TASK GOAL: Repeat all entries below exactly as shown.

RECORD SET:
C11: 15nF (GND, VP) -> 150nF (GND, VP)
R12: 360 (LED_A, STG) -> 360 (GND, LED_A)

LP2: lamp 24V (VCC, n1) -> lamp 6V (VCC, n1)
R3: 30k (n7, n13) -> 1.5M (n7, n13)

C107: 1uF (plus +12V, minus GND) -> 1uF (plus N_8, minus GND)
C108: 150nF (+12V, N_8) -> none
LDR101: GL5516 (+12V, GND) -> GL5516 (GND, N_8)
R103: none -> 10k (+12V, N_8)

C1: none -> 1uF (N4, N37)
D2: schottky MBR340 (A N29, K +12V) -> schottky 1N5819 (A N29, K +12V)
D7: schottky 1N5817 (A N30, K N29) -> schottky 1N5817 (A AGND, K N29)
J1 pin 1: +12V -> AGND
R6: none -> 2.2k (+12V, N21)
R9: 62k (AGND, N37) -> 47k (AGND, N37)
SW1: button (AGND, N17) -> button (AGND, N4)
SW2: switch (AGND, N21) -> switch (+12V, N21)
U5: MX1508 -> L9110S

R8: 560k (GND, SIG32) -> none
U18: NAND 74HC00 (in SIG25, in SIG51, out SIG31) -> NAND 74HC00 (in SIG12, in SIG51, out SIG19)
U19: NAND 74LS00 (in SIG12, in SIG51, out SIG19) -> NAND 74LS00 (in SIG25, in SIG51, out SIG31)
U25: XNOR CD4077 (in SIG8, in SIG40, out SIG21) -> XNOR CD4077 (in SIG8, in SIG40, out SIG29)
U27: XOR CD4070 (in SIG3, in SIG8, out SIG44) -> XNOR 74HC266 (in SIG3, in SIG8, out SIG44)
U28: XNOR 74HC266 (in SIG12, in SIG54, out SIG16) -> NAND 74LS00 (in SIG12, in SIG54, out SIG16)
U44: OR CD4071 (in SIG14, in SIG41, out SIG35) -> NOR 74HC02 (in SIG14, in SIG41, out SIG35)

WRITTEN SOLUTION:
C11: 15nF (GND, VP) -> 150nF (GND, VP)
R12: 360 (LED_A, STG) -> 360 (GND, LED_A)

LP2: lamp 24V (VCC, n1) -> lamp 6V (VCC, n1)
R3: 30k (n7, n13) -> 1.5M (n7, n13)

C107: 1uF (plus +12V, minus GND) -> 1uF (plus N_8, minus GND)
C108: 150nF (+12V, N_8) -> none
LDR101: GL5516 (+12V, GND) -> GL5516 (GND, N_8)
R103: none -> 10k (+12V, N_8)

C1: none -> 1uF (N4, N37)
D2: schottky MBR340 (A N29, K +12V) -> schottky 1N5819 (A N29, K +12V)
D7: schottky 1N5817 (A N30, K N29) -> schottky 1N5817 (A AGND, K N29)
J1 pin 1: +12V -> AGND
R6: none -> 2.2k (+12V, N21)
R9: 62k (AGND, N37) -> 47k (AGND, N37)
SW1: button (AGND, N17) -> button (AGND, N4)
SW2: switch (AGND, N21) -> switch (+12V, N21)
U5: MX1508 -> L9110S

R8: 560k (GND, SIG32) -> none
U18: NAND 74HC00 (in SIG25, in SIG51, out SIG31) -> NAND 74HC00 (in SIG12, in SIG51, out SIG19)
U19: NAND 74LS00 (in SIG12, in SIG51, out SIG19) -> NAND 74LS00 (in SIG25, in SIG51, out SIG31)
U25: XNOR CD4077 (in SIG8, in SIG40, out SIG21) -> XNOR CD4077 (in SIG8, in SIG40, out SIG29)
U27: XOR CD4070 (in SIG3, in SIG8, out SIG44) -> XNOR 74HC266 (in SIG3, in SIG8, out SIG44)
U28: XNOR 74HC266 (in SIG12, in SIG54, out SIG16) -> NAND 74LS00 (in SIG12, in SIG54, out SIG16)
U44: OR CD4071 (in SIG14, in SIG41, out SIG35) -> NOR 74HC02 (in SIG14, in SIG41, out SIG35)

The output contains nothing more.